WHAT THE TASK ASKS: Extract the lines that carry the string "green" from the listing.

EXERCISE DATA:
§
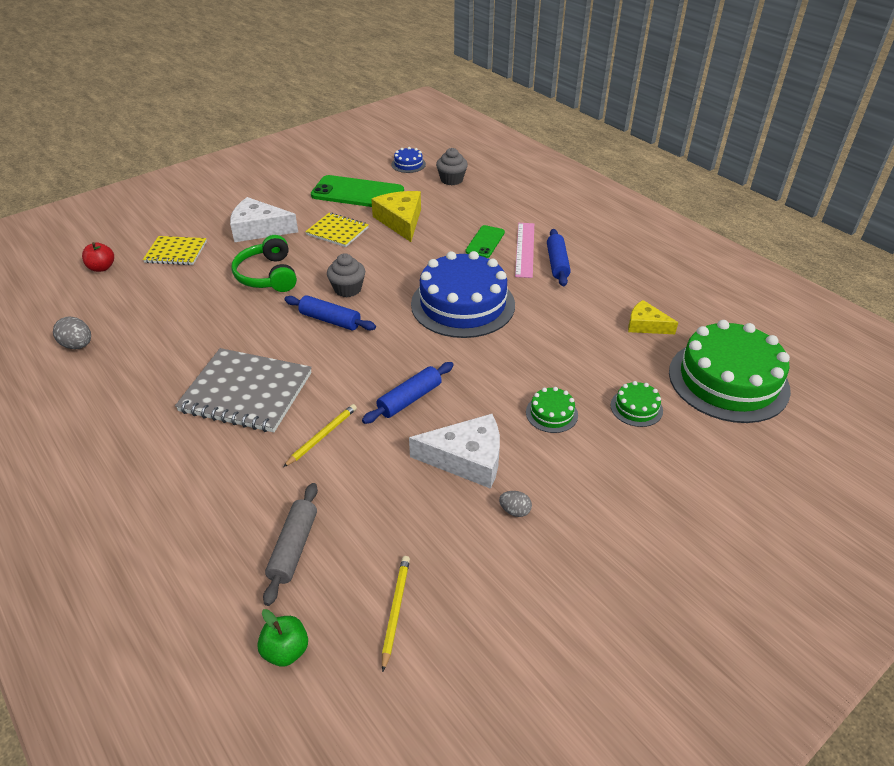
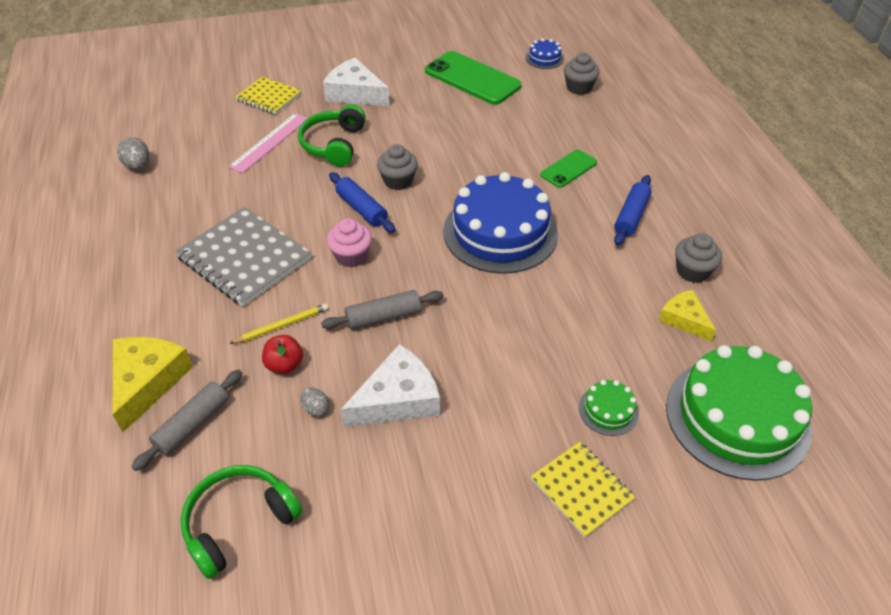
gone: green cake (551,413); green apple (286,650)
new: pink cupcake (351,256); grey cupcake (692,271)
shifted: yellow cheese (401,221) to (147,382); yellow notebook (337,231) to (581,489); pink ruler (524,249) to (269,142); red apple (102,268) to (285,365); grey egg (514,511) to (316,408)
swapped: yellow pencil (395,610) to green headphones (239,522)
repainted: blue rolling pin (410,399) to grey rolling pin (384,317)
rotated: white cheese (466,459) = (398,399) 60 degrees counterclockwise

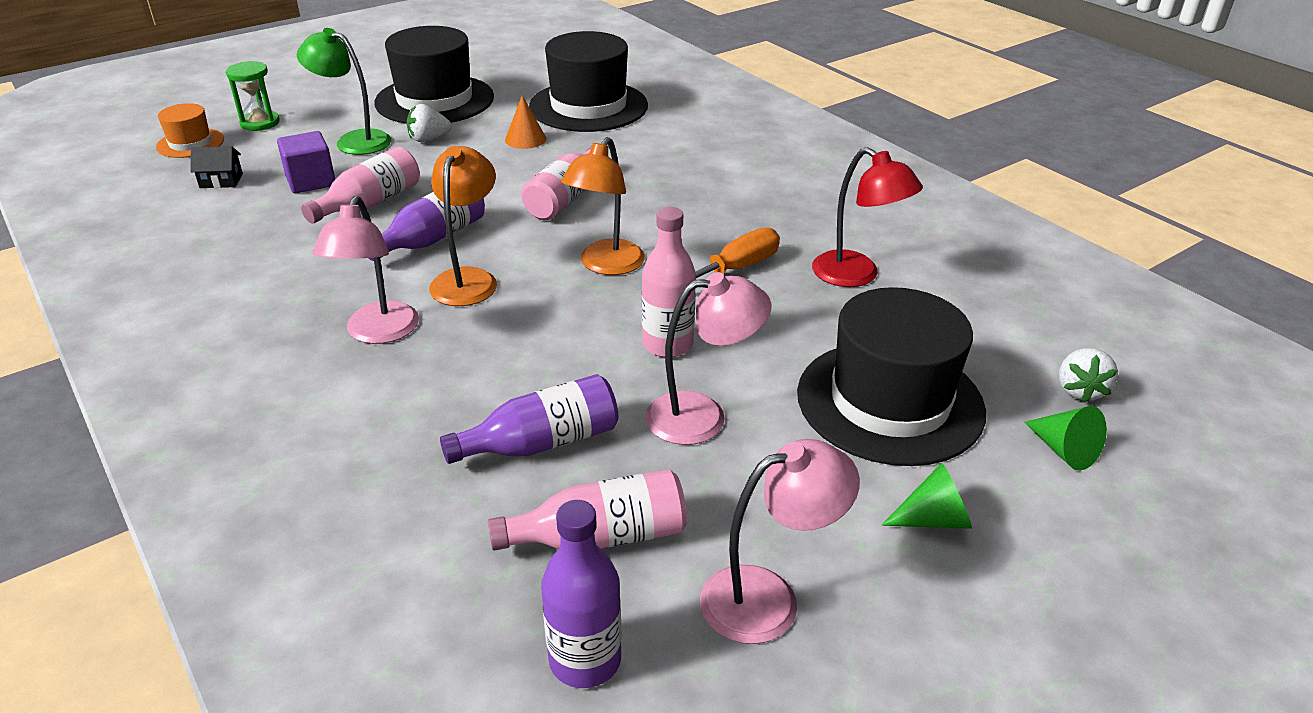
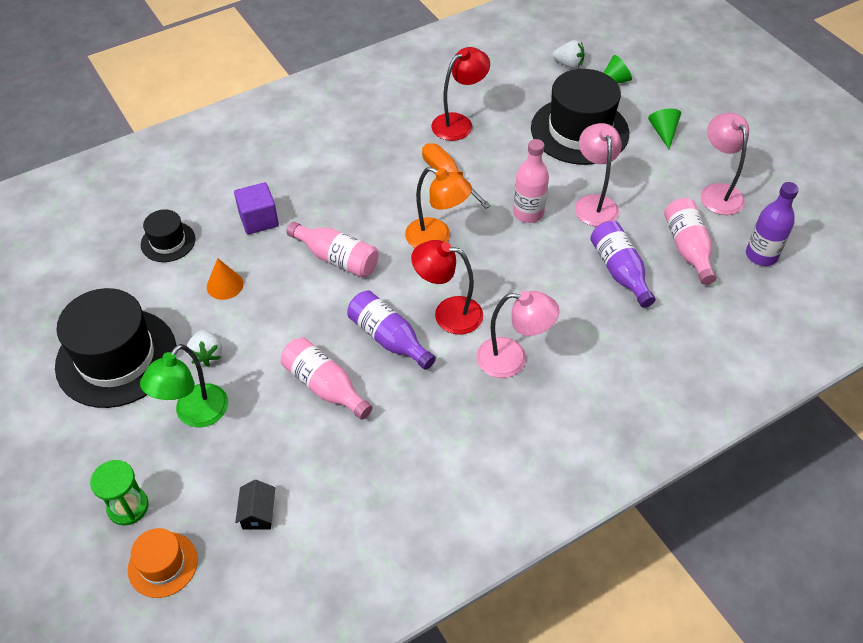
shifted: purple cube (311,181) to (259,220)
repainted: orange lamp (468,279) to red lamp (448,313)
scaled: black hat (588,106) = (168,242) x0.50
§
YOUR RESPONSE:
gone: green cake (551,413); green apple (286,650)
swapped: yellow pencil (395,610) to green headphones (239,522)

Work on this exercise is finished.